• **Instructions for the task**: Repeat exactly the lines from the one containing "324,486,64,77 to 245,453,57,67" through the last line of the records below, both included, and nothing else.

Stored data entries
····················

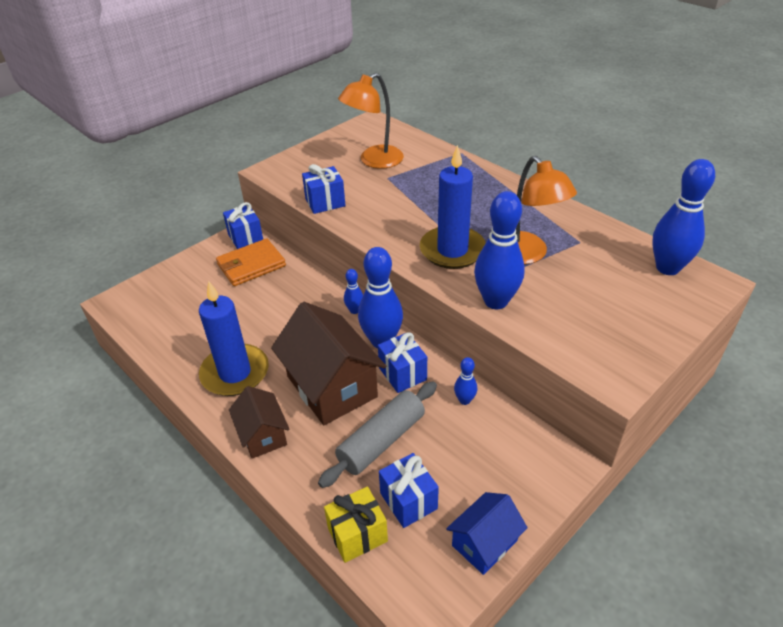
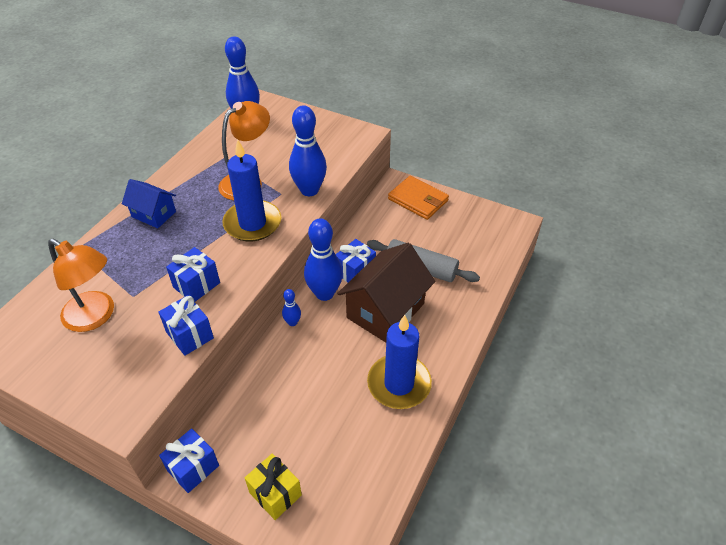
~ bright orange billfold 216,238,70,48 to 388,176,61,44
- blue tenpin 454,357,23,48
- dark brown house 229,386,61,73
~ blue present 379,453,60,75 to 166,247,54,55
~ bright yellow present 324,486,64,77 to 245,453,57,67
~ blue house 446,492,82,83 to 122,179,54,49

····················

• **Written reply**:
~ bright yellow present 324,486,64,77 to 245,453,57,67
~ blue house 446,492,82,83 to 122,179,54,49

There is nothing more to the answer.